__Source data__.
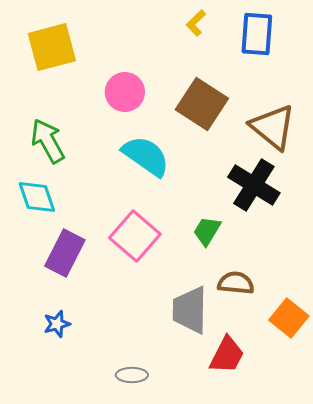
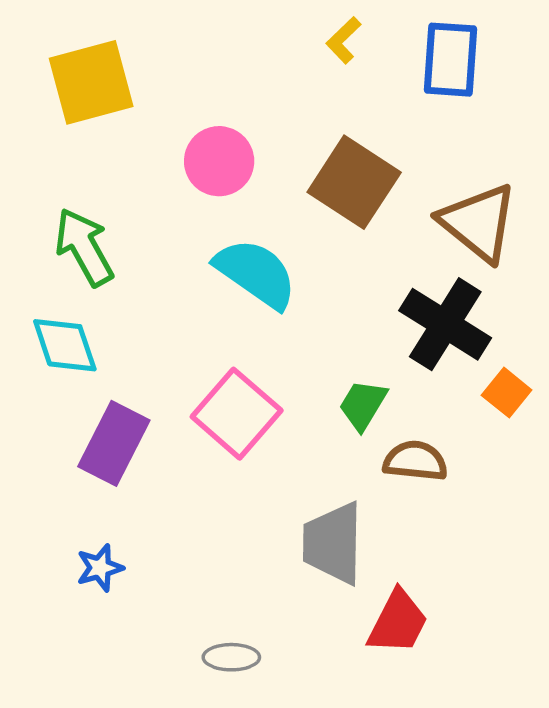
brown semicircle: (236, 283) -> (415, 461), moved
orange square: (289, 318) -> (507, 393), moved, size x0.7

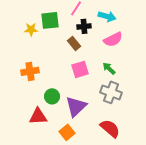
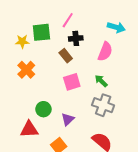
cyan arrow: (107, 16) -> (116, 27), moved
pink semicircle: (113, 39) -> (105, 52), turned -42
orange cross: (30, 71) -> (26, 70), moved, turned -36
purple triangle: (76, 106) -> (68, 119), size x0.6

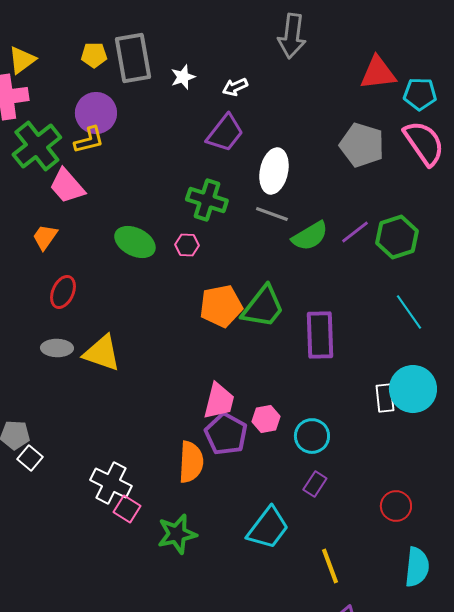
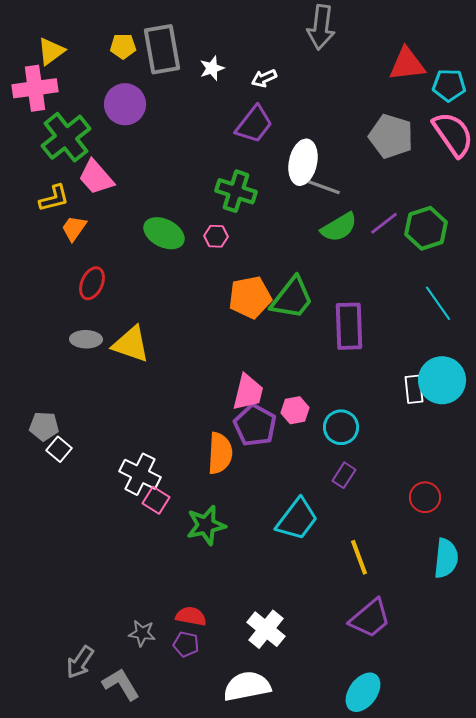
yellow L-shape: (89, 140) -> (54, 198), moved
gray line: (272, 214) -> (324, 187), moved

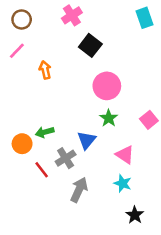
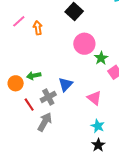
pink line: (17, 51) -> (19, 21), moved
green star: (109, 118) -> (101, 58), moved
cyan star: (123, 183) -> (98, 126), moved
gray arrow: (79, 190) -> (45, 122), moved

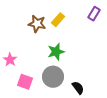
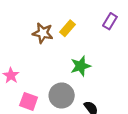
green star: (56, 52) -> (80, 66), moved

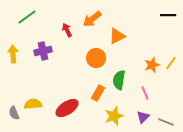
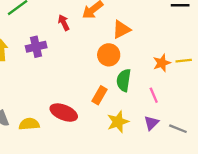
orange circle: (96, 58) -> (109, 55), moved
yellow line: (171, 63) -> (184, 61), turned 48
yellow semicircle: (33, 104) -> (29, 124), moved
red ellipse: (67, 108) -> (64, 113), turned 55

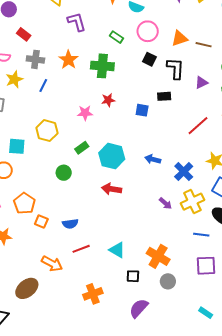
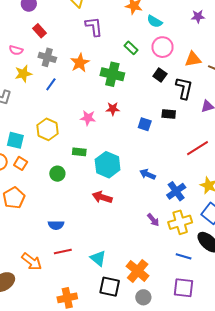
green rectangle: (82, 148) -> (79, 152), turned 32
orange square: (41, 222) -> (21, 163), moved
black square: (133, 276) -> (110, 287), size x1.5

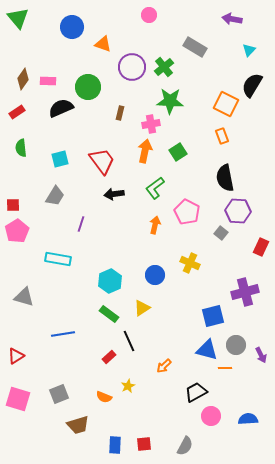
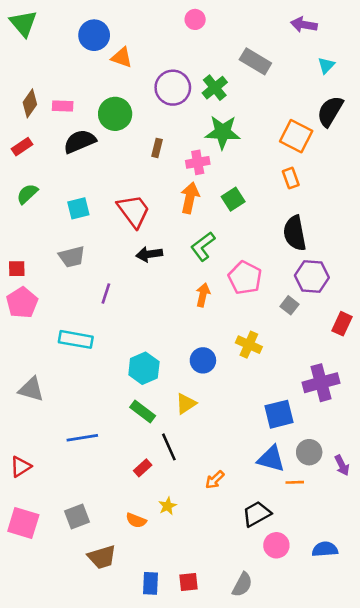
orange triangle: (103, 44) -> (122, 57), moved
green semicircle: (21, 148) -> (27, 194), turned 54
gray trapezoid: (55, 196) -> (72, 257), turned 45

--

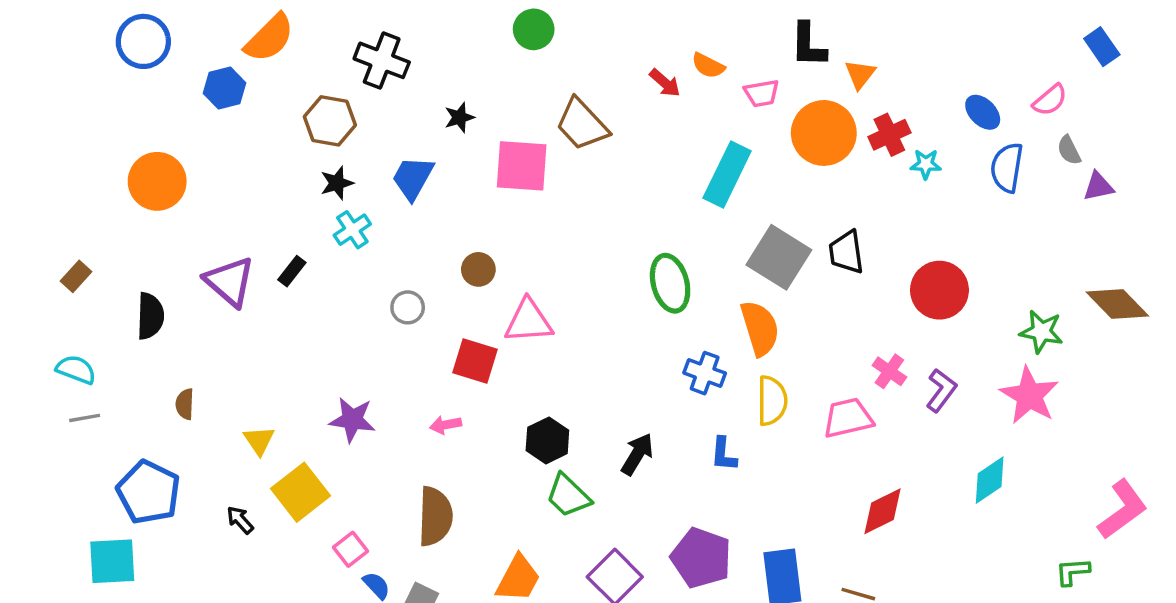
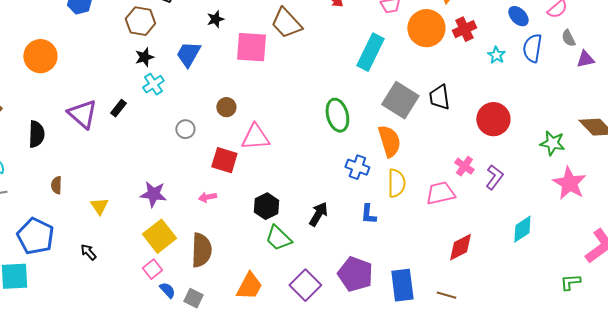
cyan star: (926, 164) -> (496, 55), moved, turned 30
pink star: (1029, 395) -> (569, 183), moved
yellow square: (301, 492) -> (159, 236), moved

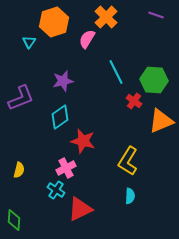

...

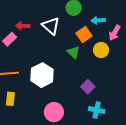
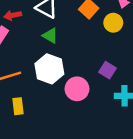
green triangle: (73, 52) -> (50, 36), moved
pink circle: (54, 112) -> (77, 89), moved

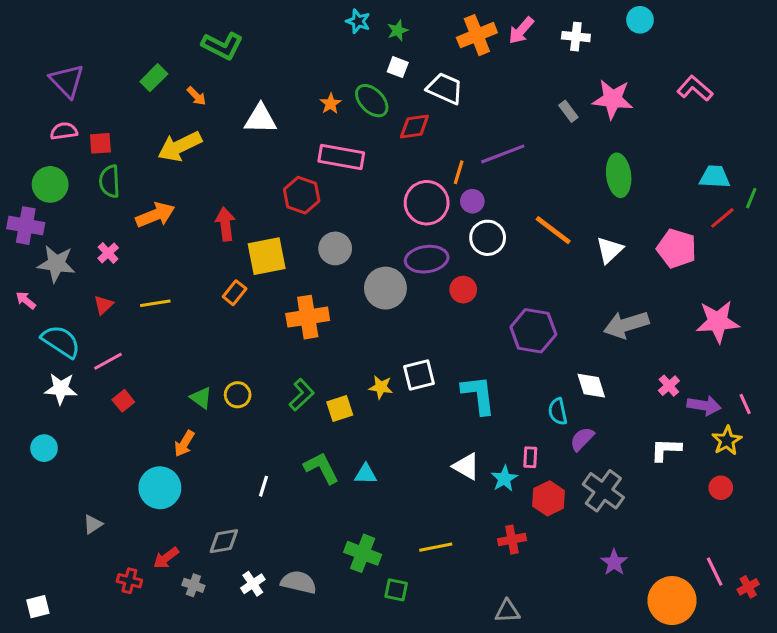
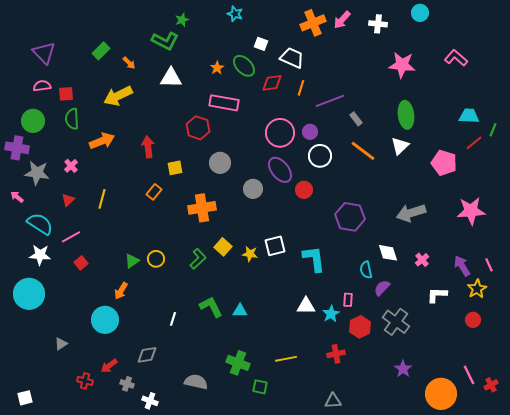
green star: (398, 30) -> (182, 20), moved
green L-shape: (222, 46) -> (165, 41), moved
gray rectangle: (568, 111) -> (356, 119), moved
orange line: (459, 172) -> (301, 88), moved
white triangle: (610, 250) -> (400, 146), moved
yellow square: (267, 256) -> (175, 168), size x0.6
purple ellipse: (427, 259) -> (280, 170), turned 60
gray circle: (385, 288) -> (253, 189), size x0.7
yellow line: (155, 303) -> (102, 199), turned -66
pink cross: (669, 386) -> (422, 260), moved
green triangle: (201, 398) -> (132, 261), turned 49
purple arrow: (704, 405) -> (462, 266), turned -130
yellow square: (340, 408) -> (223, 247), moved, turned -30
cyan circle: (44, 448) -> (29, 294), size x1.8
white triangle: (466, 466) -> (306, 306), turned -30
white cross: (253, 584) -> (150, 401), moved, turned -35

__Activity__.
In the data above, retype exactly and only the lines between the one holding "yellow line: (155, 303)" and the one holding "cyan circle: (44, 448)", inclusive.

__Response to the exercise__.
yellow line: (155, 303) -> (102, 199), turned -66
pink cross: (669, 386) -> (422, 260), moved
green triangle: (201, 398) -> (132, 261), turned 49
purple arrow: (704, 405) -> (462, 266), turned -130
yellow square: (340, 408) -> (223, 247), moved, turned -30
cyan circle: (44, 448) -> (29, 294), size x1.8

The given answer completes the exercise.